What is expected:
Return a word-for-word copy of the complete listing below.
--- START ---
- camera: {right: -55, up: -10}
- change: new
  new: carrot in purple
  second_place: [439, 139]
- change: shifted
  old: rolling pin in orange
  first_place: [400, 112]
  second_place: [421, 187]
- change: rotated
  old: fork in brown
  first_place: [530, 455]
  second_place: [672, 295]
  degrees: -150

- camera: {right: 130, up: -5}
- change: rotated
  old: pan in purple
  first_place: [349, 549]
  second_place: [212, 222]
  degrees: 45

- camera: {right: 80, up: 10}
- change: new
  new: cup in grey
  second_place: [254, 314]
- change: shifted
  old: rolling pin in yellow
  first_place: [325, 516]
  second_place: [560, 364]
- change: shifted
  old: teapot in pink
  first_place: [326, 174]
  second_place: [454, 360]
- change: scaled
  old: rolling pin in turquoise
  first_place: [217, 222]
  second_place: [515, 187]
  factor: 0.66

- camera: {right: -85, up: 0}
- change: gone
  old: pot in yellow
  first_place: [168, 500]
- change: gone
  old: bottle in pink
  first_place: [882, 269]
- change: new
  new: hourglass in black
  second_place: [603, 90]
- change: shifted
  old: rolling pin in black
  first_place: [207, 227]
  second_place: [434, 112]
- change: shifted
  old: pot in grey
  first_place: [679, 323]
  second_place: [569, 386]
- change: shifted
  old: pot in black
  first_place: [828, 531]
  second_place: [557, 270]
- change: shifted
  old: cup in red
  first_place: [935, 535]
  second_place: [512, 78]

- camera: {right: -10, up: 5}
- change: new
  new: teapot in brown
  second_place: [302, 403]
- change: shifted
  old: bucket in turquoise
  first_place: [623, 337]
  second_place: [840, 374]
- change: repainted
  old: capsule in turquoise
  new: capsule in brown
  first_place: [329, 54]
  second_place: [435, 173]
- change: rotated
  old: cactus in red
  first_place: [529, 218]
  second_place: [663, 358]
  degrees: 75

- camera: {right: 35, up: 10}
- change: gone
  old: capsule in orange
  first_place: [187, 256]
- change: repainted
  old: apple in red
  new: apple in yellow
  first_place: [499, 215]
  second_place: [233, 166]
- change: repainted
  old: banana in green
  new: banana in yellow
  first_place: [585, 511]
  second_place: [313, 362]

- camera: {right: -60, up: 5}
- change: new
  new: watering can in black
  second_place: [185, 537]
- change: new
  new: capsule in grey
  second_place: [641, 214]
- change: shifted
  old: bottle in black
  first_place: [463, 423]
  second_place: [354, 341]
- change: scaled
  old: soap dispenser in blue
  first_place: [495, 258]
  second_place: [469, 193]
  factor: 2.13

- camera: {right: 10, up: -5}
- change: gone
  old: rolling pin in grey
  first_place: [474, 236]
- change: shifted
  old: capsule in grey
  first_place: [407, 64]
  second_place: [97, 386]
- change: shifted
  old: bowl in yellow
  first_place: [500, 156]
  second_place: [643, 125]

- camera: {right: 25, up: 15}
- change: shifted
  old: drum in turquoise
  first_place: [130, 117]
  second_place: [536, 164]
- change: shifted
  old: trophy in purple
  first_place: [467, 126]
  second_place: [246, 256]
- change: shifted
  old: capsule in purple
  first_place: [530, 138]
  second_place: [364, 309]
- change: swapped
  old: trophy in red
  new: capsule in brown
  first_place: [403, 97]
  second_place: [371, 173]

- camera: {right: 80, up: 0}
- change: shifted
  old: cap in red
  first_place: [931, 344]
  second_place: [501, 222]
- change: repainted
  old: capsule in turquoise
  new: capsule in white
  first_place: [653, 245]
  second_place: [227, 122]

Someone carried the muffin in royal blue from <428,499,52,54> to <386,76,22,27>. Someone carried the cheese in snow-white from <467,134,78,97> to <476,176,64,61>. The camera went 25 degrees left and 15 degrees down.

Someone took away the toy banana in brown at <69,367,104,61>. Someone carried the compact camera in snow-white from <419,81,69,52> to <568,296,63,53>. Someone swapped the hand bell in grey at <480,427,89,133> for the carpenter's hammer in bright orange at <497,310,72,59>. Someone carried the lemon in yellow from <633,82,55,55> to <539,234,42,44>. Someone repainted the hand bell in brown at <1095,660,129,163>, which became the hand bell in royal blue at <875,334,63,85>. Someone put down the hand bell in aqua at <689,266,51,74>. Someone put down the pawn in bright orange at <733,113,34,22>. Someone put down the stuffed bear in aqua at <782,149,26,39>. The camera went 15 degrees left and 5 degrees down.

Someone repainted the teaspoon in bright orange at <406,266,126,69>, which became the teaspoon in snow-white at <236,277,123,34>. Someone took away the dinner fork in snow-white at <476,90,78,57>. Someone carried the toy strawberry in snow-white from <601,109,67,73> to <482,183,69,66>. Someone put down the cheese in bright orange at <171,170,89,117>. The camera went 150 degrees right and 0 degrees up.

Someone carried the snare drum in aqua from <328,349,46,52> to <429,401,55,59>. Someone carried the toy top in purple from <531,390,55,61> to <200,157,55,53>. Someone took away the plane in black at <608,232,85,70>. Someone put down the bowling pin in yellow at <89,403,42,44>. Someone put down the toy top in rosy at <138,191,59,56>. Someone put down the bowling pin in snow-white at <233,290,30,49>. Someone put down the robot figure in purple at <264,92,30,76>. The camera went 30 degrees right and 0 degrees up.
--- END ---
Output:
- camera: {right: -55, up: -10}
- change: new
  new: carrot in purple
  second_place: [439, 139]
- change: shifted
  old: rolling pin in orange
  first_place: [400, 112]
  second_place: [421, 187]
- change: rotated
  old: fork in brown
  first_place: [530, 455]
  second_place: [672, 295]
  degrees: -150

- camera: {right: 130, up: -5}
- change: rotated
  old: pan in purple
  first_place: [349, 549]
  second_place: [212, 222]
  degrees: 45

- camera: {right: 80, up: 10}
- change: new
  new: cup in grey
  second_place: [254, 314]
- change: shifted
  old: rolling pin in yellow
  first_place: [325, 516]
  second_place: [560, 364]
- change: shifted
  old: teapot in pink
  first_place: [326, 174]
  second_place: [454, 360]
- change: scaled
  old: rolling pin in turquoise
  first_place: [217, 222]
  second_place: [515, 187]
  factor: 0.66

- camera: {right: -85, up: 0}
- change: gone
  old: pot in yellow
  first_place: [168, 500]
- change: gone
  old: bottle in pink
  first_place: [882, 269]
- change: new
  new: hourglass in black
  second_place: [603, 90]
- change: shifted
  old: rolling pin in black
  first_place: [207, 227]
  second_place: [434, 112]
- change: shifted
  old: pot in grey
  first_place: [679, 323]
  second_place: [569, 386]
- change: shifted
  old: pot in black
  first_place: [828, 531]
  second_place: [557, 270]
- change: shifted
  old: cup in red
  first_place: [935, 535]
  second_place: [512, 78]

- camera: {right: -10, up: 5}
- change: new
  new: teapot in brown
  second_place: [302, 403]
- change: shifted
  old: bucket in turquoise
  first_place: [623, 337]
  second_place: [840, 374]
- change: repainted
  old: capsule in turquoise
  new: capsule in brown
  first_place: [329, 54]
  second_place: [435, 173]
- change: rotated
  old: cactus in red
  first_place: [529, 218]
  second_place: [663, 358]
  degrees: 75

- camera: {right: 35, up: 10}
- change: gone
  old: capsule in orange
  first_place: [187, 256]
- change: repainted
  old: apple in red
  new: apple in yellow
  first_place: [499, 215]
  second_place: [233, 166]
- change: repainted
  old: banana in green
  new: banana in yellow
  first_place: [585, 511]
  second_place: [313, 362]

- camera: {right: -60, up: 5}
- change: new
  new: watering can in black
  second_place: [185, 537]
- change: new
  new: capsule in grey
  second_place: [641, 214]
- change: shifted
  old: bottle in black
  first_place: [463, 423]
  second_place: [354, 341]
- change: scaled
  old: soap dispenser in blue
  first_place: [495, 258]
  second_place: [469, 193]
  factor: 2.13

- camera: {right: 10, up: -5}
- change: gone
  old: rolling pin in grey
  first_place: [474, 236]
- change: shifted
  old: capsule in grey
  first_place: [407, 64]
  second_place: [97, 386]
- change: shifted
  old: bowl in yellow
  first_place: [500, 156]
  second_place: [643, 125]

- camera: {right: 25, up: 15}
- change: shifted
  old: drum in turquoise
  first_place: [130, 117]
  second_place: [536, 164]
- change: shifted
  old: trophy in purple
  first_place: [467, 126]
  second_place: [246, 256]
- change: shifted
  old: capsule in purple
  first_place: [530, 138]
  second_place: [364, 309]
- change: swapped
  old: trophy in red
  new: capsule in brown
  first_place: [403, 97]
  second_place: [371, 173]

- camera: {right: 80, up: 0}
- change: shifted
  old: cap in red
  first_place: [931, 344]
  second_place: [501, 222]
- change: repainted
  old: capsule in turquoise
  new: capsule in white
  first_place: [653, 245]
  second_place: [227, 122]

Someone carried the muffin in royal blue from <428,499,52,54> to <386,76,22,27>. Someone carried the cheese in snow-white from <467,134,78,97> to <476,176,64,61>. The camera went 25 degrees left and 15 degrees down.

Someone took away the toy banana in brown at <69,367,104,61>. Someone carried the compact camera in snow-white from <419,81,69,52> to <568,296,63,53>. Someone swapped the hand bell in grey at <480,427,89,133> for the carpenter's hammer in bright orange at <497,310,72,59>. Someone carried the lemon in yellow from <633,82,55,55> to <539,234,42,44>. Someone repainted the hand bell in brown at <1095,660,129,163>, which became the hand bell in royal blue at <875,334,63,85>. Someone put down the hand bell in aqua at <689,266,51,74>. Someone put down the pawn in bright orange at <733,113,34,22>. Someone put down the stuffed bear in aqua at <782,149,26,39>. The camera went 15 degrees left and 5 degrees down.

Someone repainted the teaspoon in bright orange at <406,266,126,69>, which became the teaspoon in snow-white at <236,277,123,34>. Someone took away the dinner fork in snow-white at <476,90,78,57>. Someone carried the toy strawberry in snow-white from <601,109,67,73> to <482,183,69,66>. Someone put down the cheese in bright orange at <171,170,89,117>. The camera went 150 degrees right and 0 degrees up.

Someone carried the snare drum in aqua from <328,349,46,52> to <429,401,55,59>. Someone carried the toy top in purple from <531,390,55,61> to <200,157,55,53>. Someone took away the plane in black at <608,232,85,70>. Someone put down the bowling pin in yellow at <89,403,42,44>. Someone put down the toy top in rosy at <138,191,59,56>. Someone put down the bowling pin in snow-white at <233,290,30,49>. Someone put down the robot figure in purple at <264,92,30,76>. The camera went 30 degrees right and 0 degrees up.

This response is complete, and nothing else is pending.